→ Instructions to follow: Give only the number of lines in the data that contain the word "right".

Object state comparisons:
::::::

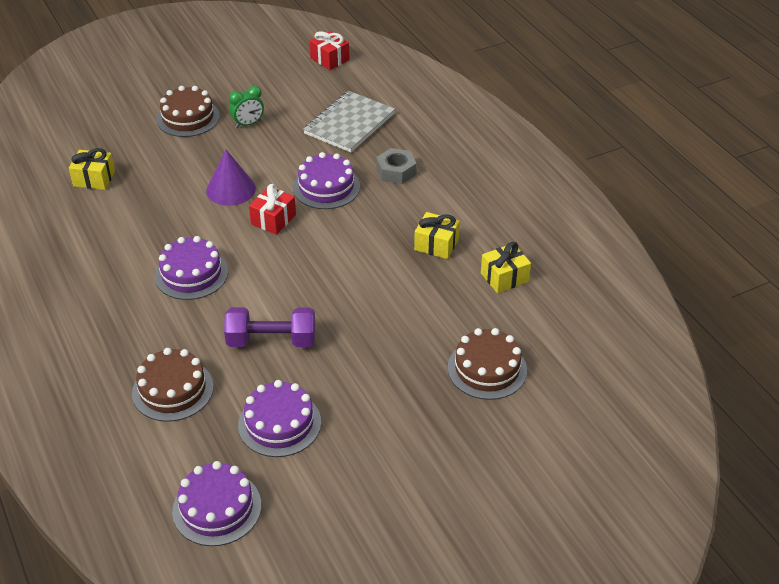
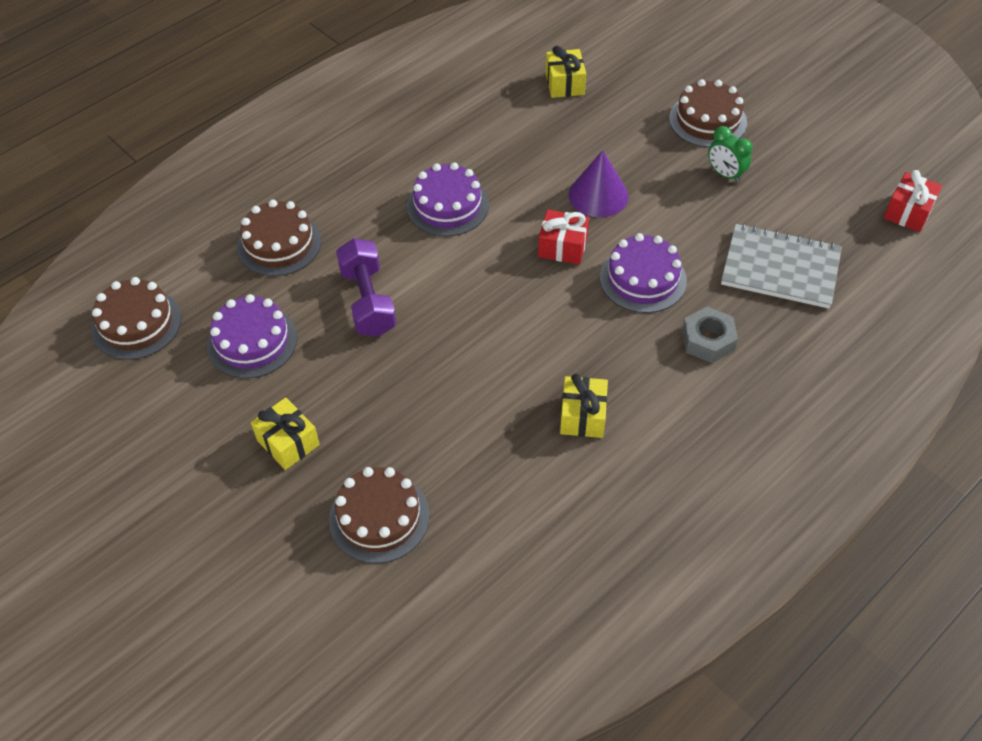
camera: 75 degrees right, 10 degrees up
(217, 508) = (136, 324): purple cake -> brown cake
(504, 277) = (549, 504): yellow gift -> yellow gift (288, 442)

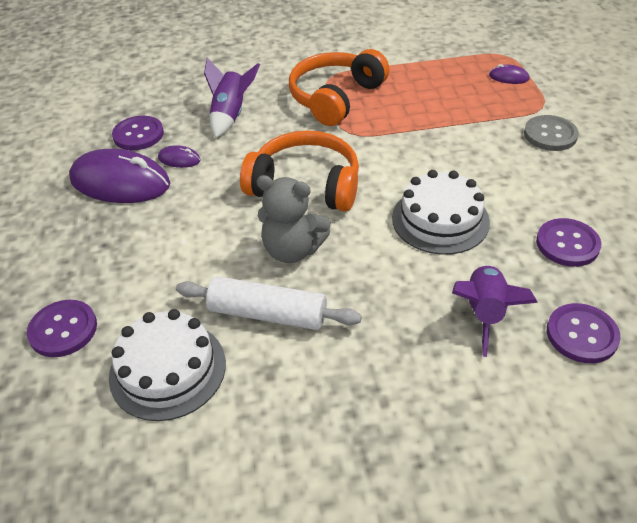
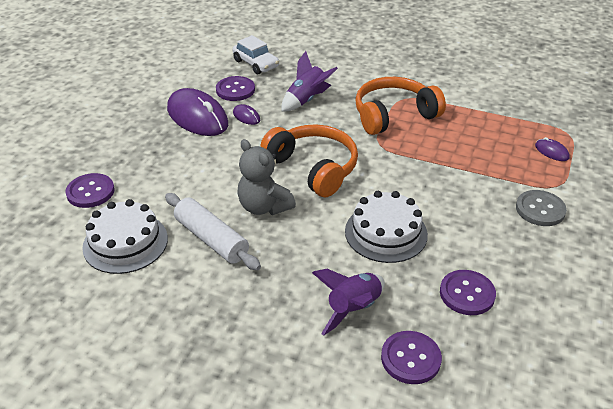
camera: 30 degrees right, 5 degrees down
(136, 97) = (256, 64): none -> white car

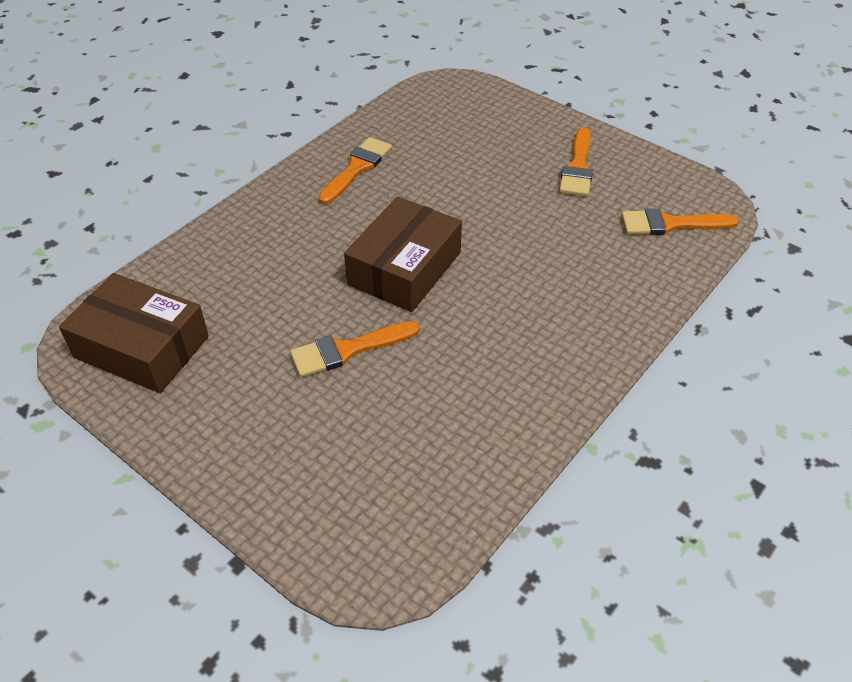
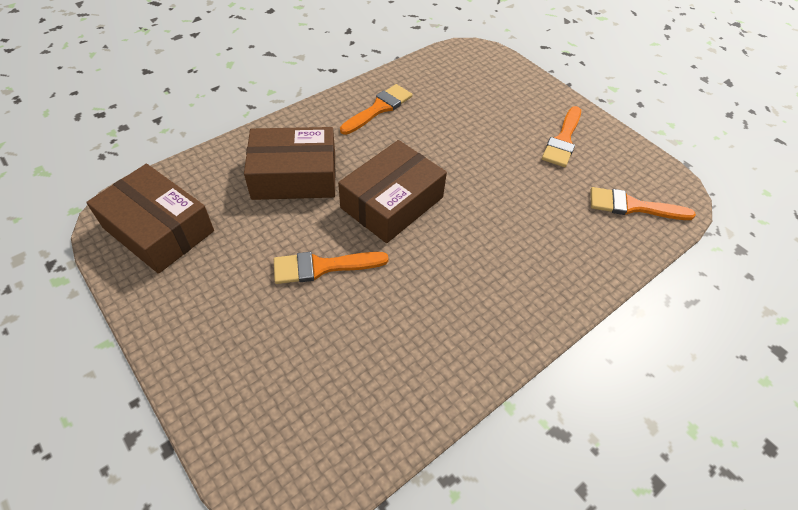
camera: 10 degrees right, 5 degrees up
(282, 260) = (294, 175): none -> brown box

::::::

→ Output of the exercise: 3